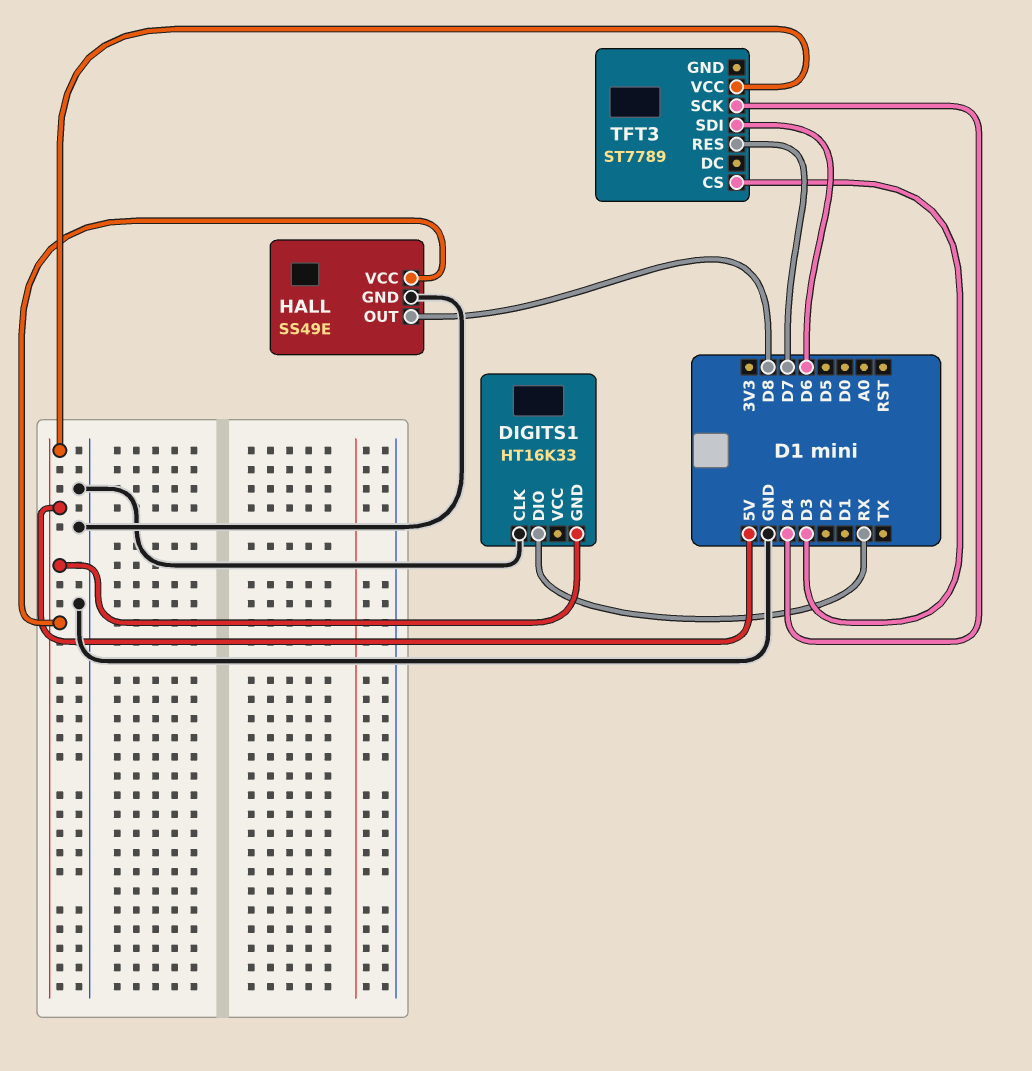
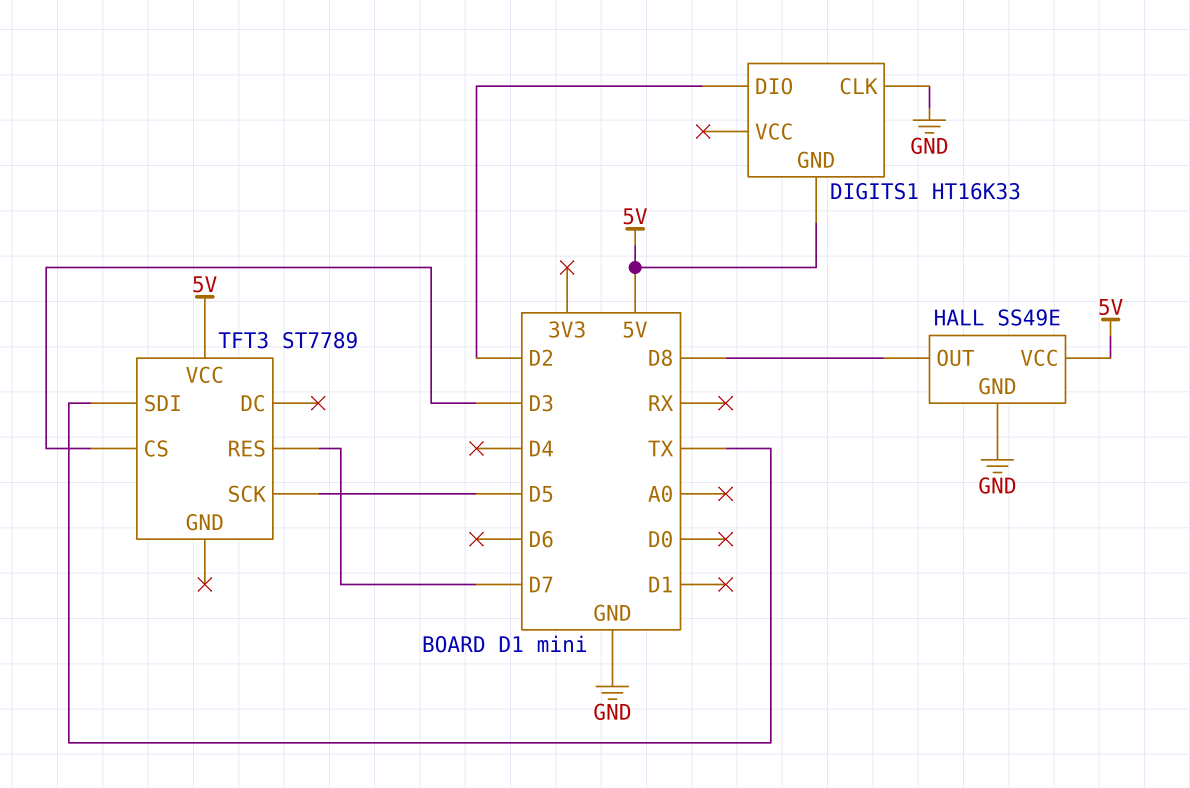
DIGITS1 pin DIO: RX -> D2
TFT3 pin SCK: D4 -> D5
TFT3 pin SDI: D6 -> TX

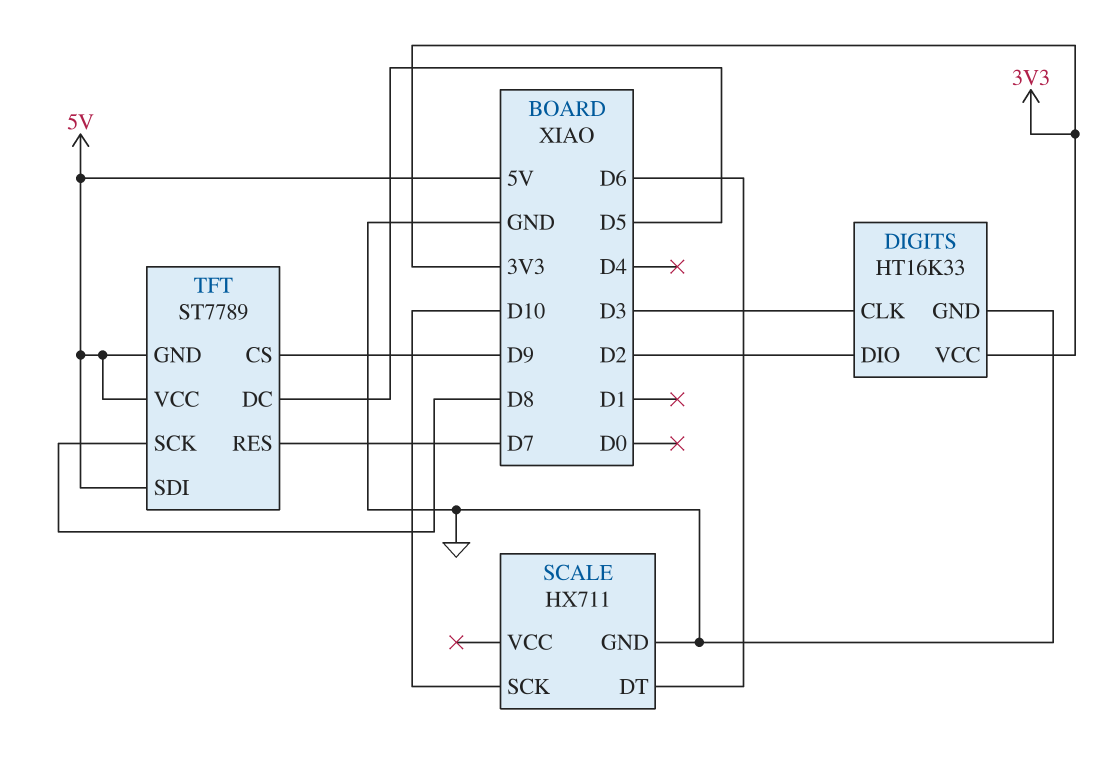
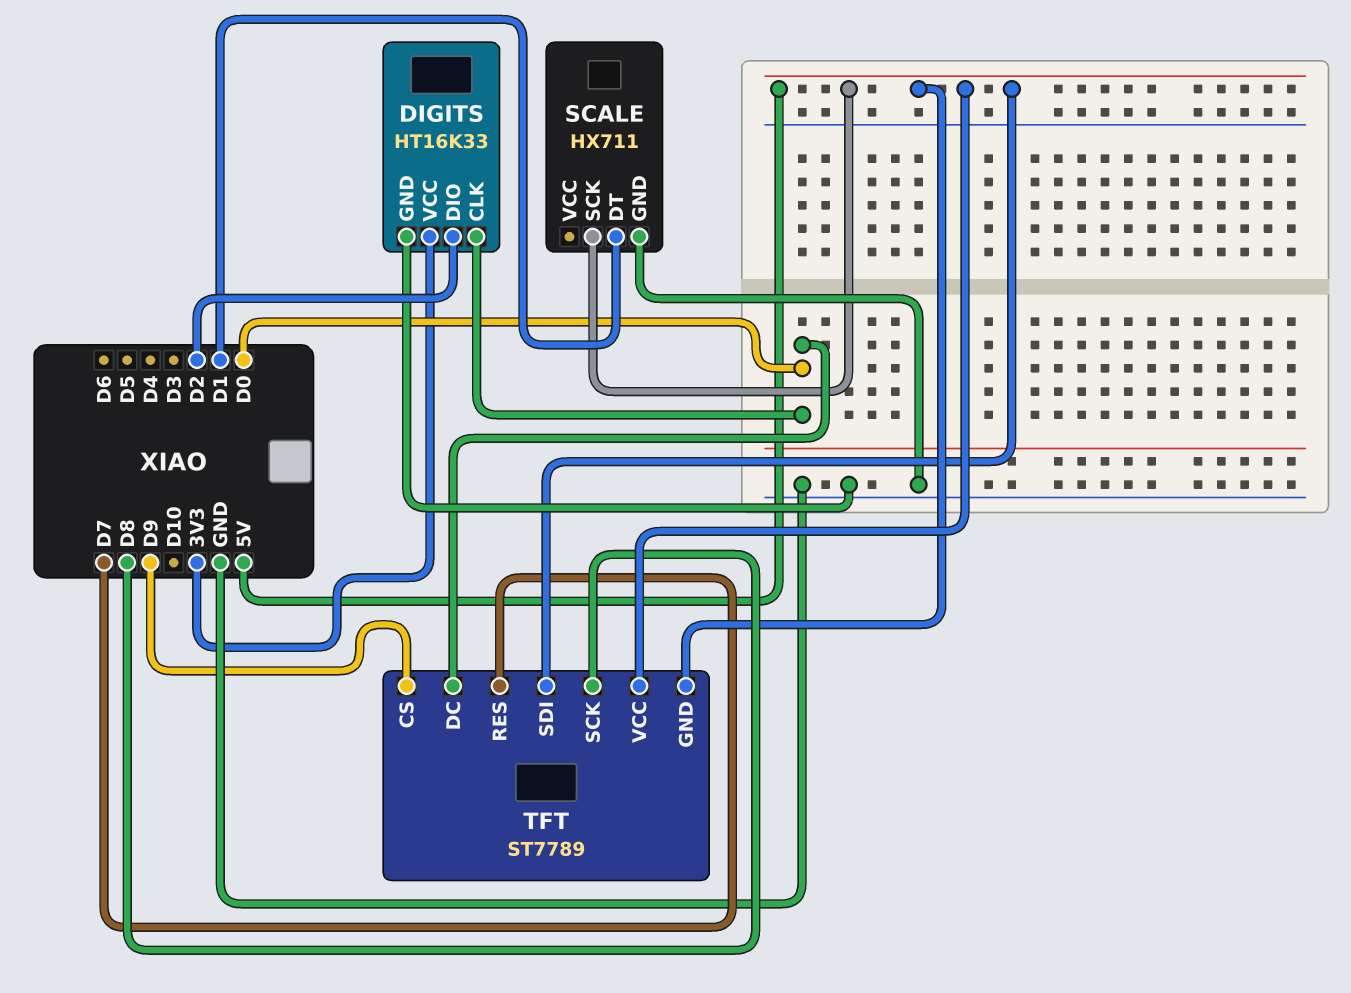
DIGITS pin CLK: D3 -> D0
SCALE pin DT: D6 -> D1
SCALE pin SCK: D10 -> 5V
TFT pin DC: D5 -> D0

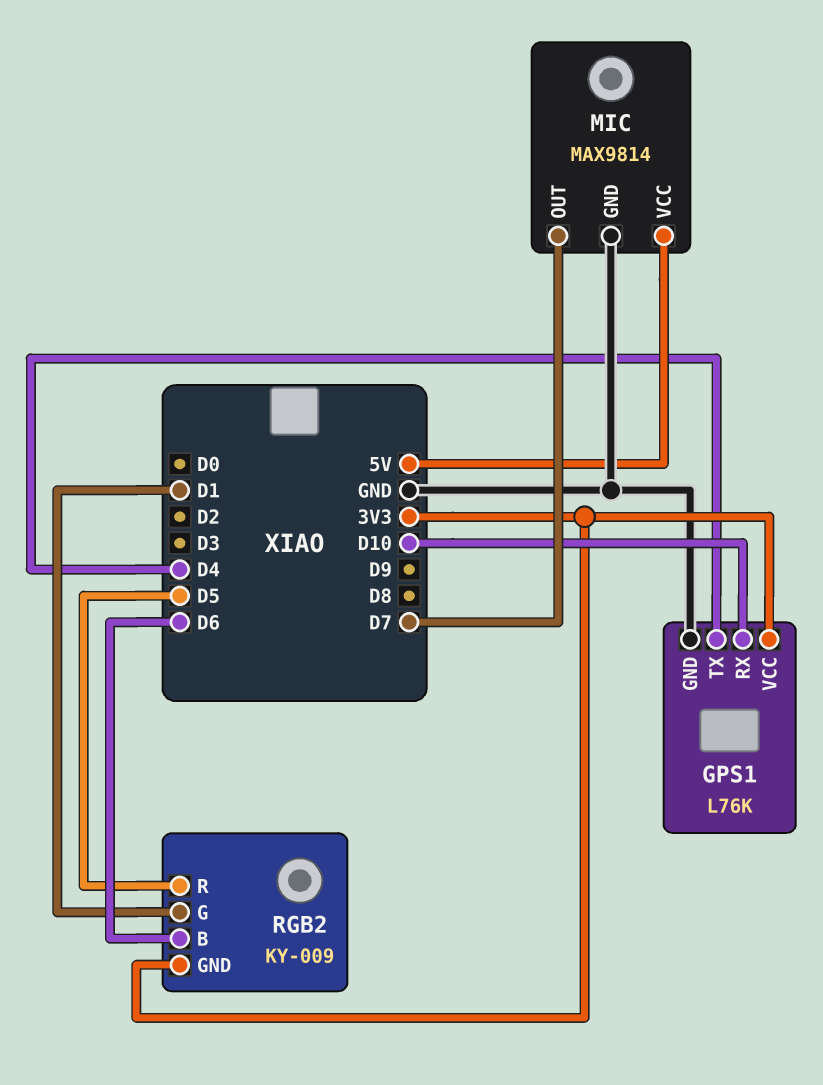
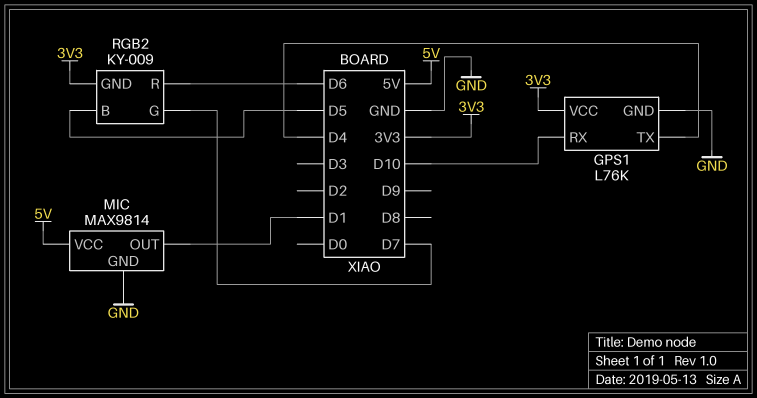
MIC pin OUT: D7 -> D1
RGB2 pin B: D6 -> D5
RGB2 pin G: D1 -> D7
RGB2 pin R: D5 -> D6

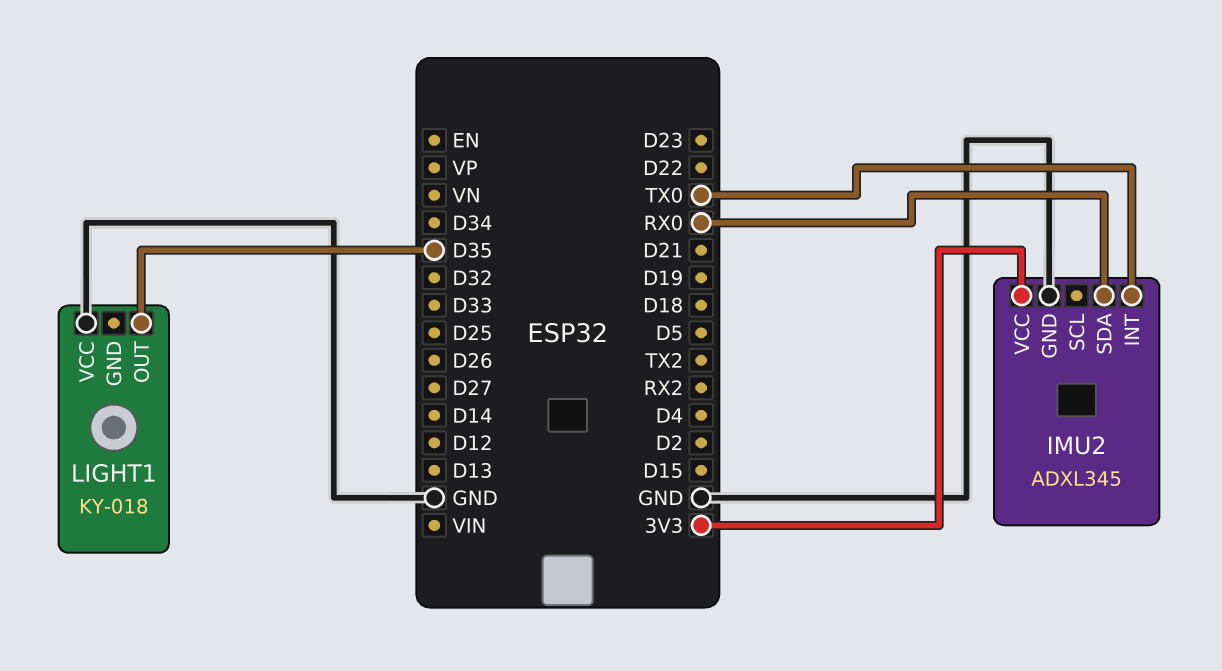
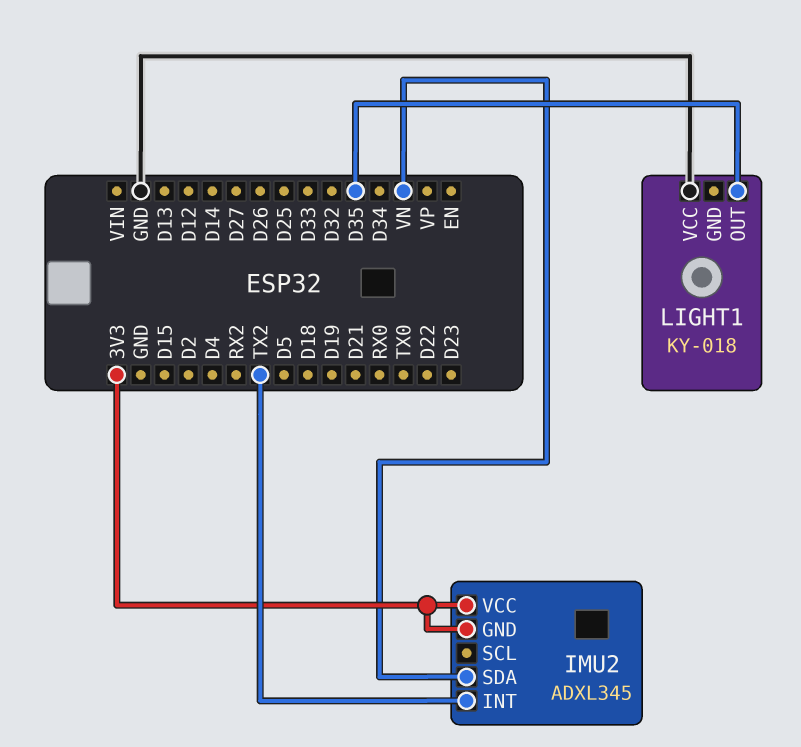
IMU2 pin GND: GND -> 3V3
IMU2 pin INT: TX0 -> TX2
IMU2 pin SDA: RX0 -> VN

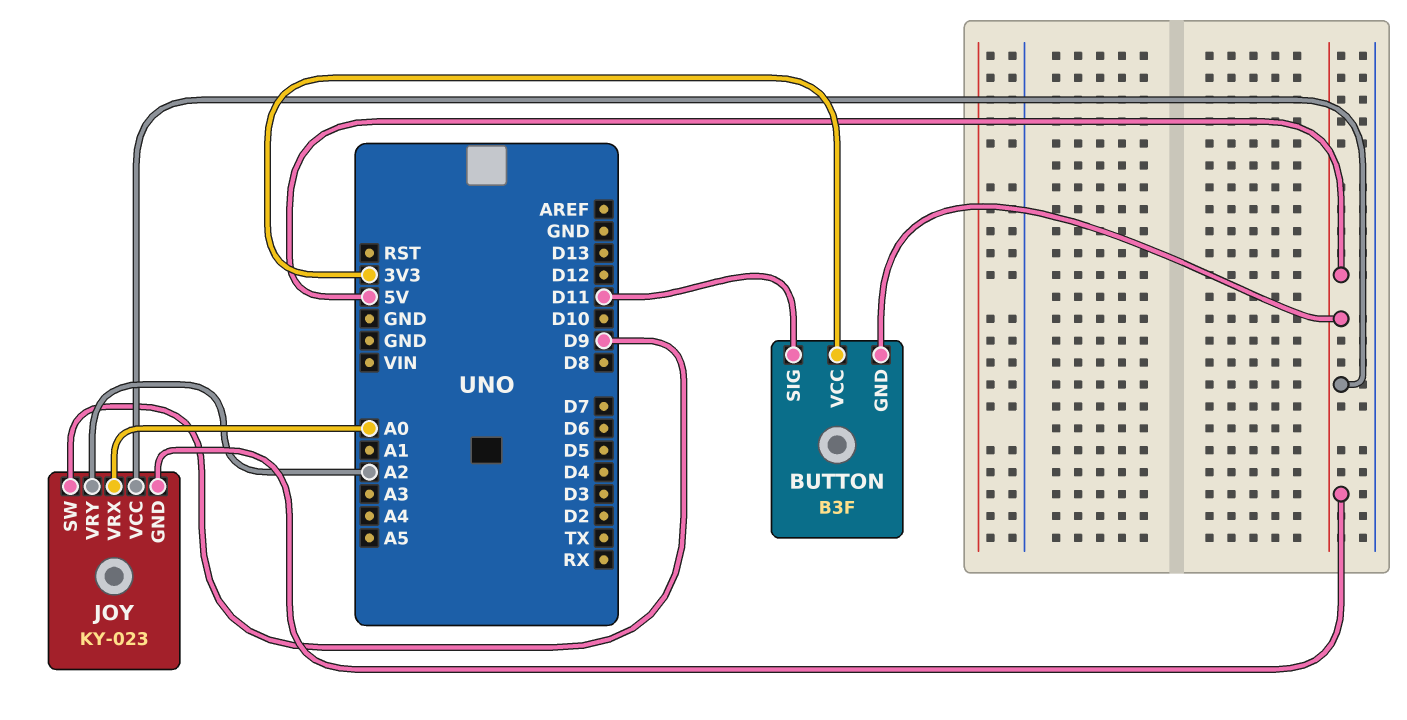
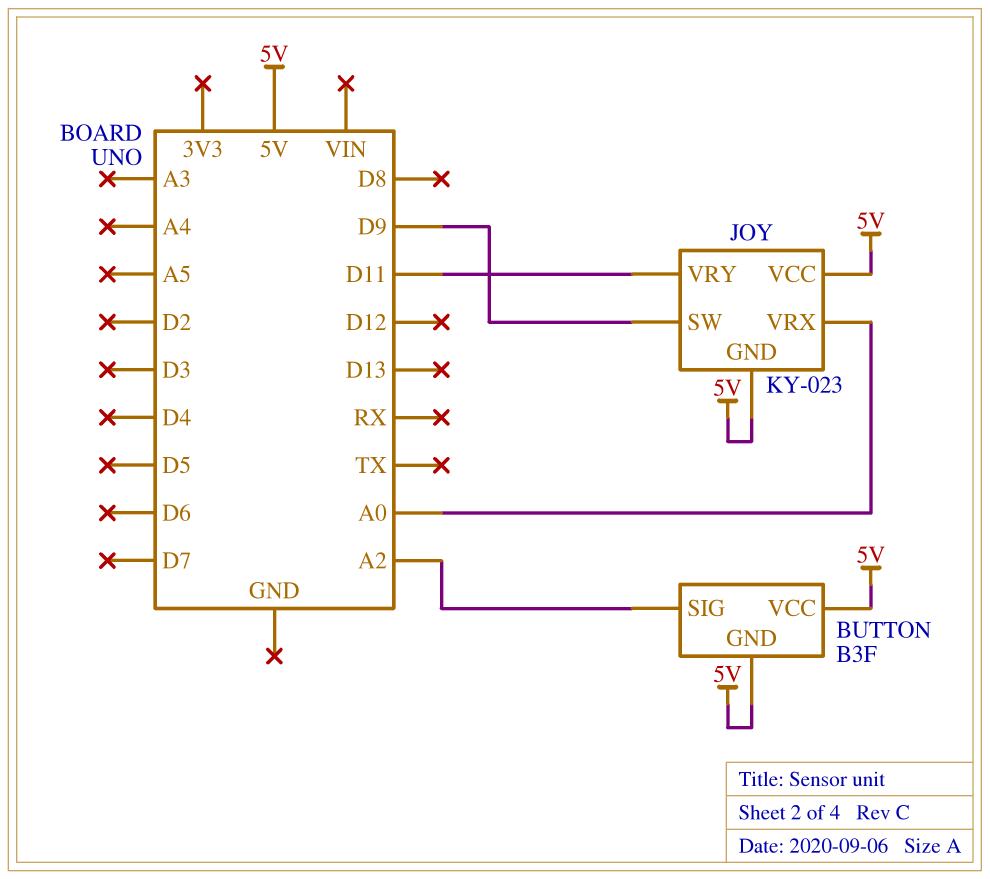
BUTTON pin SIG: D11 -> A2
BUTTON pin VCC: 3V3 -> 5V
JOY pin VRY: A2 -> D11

**WHAT IS EXPECTED:** Omit all pictures while transcribing the entries verbatim.

**TASK RESPONSE:**
DIGITS1 pin DIO: RX -> D2
TFT3 pin SCK: D4 -> D5
TFT3 pin SDI: D6 -> TX

DIGITS pin CLK: D3 -> D0
SCALE pin DT: D6 -> D1
SCALE pin SCK: D10 -> 5V
TFT pin DC: D5 -> D0

MIC pin OUT: D7 -> D1
RGB2 pin B: D6 -> D5
RGB2 pin G: D1 -> D7
RGB2 pin R: D5 -> D6

IMU2 pin GND: GND -> 3V3
IMU2 pin INT: TX0 -> TX2
IMU2 pin SDA: RX0 -> VN

BUTTON pin SIG: D11 -> A2
BUTTON pin VCC: 3V3 -> 5V
JOY pin VRY: A2 -> D11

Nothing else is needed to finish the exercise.